**Your task:** Retype exactly the lines from the one holding "L1: 15uH (+12V, GND) -> none" through the final line of the data, both included.

======== Data records ========

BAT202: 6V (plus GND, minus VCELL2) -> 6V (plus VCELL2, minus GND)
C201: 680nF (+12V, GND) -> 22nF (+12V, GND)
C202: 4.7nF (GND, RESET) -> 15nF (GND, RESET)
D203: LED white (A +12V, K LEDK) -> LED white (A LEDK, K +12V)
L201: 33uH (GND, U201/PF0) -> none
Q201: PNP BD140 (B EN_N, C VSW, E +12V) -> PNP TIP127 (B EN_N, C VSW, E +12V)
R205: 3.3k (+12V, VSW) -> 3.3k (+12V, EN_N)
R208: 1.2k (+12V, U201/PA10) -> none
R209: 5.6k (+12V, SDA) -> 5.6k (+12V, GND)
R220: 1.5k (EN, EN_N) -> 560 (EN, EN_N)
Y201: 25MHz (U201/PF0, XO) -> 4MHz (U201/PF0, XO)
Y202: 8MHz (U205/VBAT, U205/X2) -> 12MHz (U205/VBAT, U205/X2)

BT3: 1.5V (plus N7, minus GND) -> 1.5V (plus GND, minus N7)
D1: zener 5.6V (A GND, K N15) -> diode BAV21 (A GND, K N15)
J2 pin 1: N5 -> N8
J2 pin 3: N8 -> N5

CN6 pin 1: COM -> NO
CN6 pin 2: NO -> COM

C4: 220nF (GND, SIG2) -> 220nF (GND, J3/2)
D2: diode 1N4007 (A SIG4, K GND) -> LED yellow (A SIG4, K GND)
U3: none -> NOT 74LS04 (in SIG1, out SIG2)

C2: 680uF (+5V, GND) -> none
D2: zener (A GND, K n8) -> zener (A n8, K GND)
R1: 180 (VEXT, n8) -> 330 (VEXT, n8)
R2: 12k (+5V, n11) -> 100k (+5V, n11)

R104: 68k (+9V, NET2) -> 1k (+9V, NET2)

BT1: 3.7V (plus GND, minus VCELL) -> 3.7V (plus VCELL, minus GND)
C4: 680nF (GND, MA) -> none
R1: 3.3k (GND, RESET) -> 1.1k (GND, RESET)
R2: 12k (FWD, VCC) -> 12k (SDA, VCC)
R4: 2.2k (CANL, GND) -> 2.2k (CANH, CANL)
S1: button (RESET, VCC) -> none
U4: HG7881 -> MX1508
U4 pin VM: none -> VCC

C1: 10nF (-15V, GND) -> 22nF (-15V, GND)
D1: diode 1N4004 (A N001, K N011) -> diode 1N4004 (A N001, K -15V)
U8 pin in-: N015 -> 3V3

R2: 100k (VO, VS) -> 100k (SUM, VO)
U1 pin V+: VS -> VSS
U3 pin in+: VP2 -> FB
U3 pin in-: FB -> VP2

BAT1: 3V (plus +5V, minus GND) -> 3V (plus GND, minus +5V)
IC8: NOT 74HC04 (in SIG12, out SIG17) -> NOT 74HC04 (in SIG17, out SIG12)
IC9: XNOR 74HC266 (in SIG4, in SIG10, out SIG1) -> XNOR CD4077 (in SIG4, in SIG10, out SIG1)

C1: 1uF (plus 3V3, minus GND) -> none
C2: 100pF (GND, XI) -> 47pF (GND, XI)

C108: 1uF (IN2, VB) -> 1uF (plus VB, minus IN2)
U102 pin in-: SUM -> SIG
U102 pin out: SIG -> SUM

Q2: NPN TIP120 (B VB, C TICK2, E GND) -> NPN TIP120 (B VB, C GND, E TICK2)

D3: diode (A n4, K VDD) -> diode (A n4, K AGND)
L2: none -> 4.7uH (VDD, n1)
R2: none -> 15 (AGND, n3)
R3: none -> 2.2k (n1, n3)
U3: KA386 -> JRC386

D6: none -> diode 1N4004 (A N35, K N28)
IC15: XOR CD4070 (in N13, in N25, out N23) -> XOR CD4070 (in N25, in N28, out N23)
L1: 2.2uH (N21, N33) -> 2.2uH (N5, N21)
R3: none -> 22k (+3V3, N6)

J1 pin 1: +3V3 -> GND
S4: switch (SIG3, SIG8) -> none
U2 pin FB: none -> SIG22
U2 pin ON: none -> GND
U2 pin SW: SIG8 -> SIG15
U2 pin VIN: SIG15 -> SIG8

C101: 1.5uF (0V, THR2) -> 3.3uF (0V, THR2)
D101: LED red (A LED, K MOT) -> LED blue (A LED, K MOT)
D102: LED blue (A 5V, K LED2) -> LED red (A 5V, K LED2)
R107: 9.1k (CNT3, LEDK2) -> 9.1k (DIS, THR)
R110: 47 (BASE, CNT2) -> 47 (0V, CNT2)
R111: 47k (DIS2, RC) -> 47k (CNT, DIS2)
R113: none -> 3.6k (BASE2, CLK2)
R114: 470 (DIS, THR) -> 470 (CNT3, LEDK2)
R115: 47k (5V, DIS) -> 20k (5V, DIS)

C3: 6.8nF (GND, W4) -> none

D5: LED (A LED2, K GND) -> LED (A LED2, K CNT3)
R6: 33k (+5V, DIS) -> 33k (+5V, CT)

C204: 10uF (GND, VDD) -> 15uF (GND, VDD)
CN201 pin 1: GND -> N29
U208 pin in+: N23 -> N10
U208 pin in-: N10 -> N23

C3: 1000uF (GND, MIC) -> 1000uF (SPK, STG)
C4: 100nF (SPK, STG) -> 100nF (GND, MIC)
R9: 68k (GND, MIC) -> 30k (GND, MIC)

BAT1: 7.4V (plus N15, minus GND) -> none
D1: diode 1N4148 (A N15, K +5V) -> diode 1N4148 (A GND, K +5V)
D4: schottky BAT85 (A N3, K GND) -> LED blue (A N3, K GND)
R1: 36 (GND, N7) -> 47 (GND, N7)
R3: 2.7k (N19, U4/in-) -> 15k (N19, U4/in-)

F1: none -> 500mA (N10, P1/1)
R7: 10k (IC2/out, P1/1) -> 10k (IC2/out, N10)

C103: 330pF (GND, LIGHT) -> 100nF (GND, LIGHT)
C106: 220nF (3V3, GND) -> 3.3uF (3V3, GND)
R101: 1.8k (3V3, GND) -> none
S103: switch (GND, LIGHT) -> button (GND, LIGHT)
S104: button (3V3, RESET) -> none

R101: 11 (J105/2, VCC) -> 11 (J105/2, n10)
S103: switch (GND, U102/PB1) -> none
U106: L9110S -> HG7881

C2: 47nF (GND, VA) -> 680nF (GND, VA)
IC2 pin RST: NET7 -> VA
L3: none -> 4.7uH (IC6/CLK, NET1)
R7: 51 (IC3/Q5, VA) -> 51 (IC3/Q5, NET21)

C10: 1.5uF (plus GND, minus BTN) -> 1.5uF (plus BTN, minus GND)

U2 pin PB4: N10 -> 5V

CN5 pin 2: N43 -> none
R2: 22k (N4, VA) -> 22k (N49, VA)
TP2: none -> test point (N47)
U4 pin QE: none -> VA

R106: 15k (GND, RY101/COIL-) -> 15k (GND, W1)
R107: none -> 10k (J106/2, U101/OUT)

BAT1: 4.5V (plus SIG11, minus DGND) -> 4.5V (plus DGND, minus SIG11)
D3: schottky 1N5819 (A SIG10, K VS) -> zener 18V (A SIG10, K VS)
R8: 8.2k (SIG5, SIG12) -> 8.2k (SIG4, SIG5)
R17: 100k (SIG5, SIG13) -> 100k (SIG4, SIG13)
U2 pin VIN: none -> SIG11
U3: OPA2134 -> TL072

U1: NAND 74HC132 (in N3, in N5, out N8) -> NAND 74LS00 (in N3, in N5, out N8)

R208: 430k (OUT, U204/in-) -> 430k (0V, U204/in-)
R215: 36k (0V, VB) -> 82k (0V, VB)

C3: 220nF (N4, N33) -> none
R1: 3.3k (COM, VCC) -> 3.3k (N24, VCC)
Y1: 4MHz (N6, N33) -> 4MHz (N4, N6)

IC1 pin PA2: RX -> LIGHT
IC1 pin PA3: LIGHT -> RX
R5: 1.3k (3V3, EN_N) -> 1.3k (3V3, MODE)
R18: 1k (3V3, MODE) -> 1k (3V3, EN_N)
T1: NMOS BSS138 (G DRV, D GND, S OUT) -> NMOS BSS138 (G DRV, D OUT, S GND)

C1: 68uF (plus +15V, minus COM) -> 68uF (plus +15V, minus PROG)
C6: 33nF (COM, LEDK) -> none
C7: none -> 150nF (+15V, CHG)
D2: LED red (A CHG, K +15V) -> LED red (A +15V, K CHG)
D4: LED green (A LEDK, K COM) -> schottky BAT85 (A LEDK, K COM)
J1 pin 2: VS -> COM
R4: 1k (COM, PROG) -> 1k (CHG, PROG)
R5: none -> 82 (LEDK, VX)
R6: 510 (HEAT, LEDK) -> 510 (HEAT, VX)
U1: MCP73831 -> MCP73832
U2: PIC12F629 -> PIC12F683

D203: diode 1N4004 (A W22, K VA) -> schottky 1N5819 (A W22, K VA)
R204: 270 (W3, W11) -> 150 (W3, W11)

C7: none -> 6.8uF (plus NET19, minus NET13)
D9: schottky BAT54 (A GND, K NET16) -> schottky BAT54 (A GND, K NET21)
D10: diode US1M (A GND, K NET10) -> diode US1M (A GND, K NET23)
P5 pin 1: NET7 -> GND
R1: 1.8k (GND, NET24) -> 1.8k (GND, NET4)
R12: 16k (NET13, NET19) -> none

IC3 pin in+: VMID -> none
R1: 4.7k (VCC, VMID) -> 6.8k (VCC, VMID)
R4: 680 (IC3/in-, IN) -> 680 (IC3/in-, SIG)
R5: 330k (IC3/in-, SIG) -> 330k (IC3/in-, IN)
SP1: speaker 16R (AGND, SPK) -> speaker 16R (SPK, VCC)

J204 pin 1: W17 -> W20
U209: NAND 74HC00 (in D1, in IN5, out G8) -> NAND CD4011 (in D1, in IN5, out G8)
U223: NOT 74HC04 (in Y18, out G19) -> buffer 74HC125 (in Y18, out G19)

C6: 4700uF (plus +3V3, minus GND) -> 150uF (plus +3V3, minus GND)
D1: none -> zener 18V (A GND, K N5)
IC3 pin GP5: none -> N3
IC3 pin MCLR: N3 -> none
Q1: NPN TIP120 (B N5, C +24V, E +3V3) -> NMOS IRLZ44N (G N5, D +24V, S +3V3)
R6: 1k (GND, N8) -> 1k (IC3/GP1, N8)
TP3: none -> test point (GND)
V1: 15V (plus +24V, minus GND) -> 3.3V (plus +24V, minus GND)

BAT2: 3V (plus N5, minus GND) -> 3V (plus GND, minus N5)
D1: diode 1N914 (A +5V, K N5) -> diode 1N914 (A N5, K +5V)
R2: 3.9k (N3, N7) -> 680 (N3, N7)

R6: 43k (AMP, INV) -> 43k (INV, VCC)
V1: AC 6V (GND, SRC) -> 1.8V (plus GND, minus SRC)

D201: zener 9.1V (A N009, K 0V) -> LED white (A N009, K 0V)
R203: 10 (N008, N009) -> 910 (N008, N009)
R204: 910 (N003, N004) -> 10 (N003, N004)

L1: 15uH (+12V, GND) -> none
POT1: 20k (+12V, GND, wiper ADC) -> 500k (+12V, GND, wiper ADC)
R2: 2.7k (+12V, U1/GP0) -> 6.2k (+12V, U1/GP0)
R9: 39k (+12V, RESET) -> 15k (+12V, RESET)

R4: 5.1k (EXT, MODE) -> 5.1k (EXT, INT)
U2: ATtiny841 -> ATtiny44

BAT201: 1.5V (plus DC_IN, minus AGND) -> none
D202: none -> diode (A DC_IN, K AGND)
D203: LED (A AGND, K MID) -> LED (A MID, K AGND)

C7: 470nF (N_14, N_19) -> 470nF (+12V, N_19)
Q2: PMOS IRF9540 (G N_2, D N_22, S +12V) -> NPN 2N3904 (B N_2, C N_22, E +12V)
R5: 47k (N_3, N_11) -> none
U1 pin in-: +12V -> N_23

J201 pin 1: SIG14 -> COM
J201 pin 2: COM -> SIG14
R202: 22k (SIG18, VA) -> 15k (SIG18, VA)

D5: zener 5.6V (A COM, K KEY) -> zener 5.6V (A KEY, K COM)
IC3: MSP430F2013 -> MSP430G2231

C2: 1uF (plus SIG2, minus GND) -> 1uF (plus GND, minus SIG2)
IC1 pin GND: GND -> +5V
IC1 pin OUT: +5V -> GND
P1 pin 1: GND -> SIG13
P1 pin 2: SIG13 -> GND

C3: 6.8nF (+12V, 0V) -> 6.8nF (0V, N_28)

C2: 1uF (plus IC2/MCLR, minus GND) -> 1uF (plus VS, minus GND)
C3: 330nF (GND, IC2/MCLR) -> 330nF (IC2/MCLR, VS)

========

**Exercise answer:**
L1: 15uH (+12V, GND) -> none
POT1: 20k (+12V, GND, wiper ADC) -> 500k (+12V, GND, wiper ADC)
R2: 2.7k (+12V, U1/GP0) -> 6.2k (+12V, U1/GP0)
R9: 39k (+12V, RESET) -> 15k (+12V, RESET)

R4: 5.1k (EXT, MODE) -> 5.1k (EXT, INT)
U2: ATtiny841 -> ATtiny44

BAT201: 1.5V (plus DC_IN, minus AGND) -> none
D202: none -> diode (A DC_IN, K AGND)
D203: LED (A AGND, K MID) -> LED (A MID, K AGND)

C7: 470nF (N_14, N_19) -> 470nF (+12V, N_19)
Q2: PMOS IRF9540 (G N_2, D N_22, S +12V) -> NPN 2N3904 (B N_2, C N_22, E +12V)
R5: 47k (N_3, N_11) -> none
U1 pin in-: +12V -> N_23

J201 pin 1: SIG14 -> COM
J201 pin 2: COM -> SIG14
R202: 22k (SIG18, VA) -> 15k (SIG18, VA)

D5: zener 5.6V (A COM, K KEY) -> zener 5.6V (A KEY, K COM)
IC3: MSP430F2013 -> MSP430G2231

C2: 1uF (plus SIG2, minus GND) -> 1uF (plus GND, minus SIG2)
IC1 pin GND: GND -> +5V
IC1 pin OUT: +5V -> GND
P1 pin 1: GND -> SIG13
P1 pin 2: SIG13 -> GND

C3: 6.8nF (+12V, 0V) -> 6.8nF (0V, N_28)

C2: 1uF (plus IC2/MCLR, minus GND) -> 1uF (plus VS, minus GND)
C3: 330nF (GND, IC2/MCLR) -> 330nF (IC2/MCLR, VS)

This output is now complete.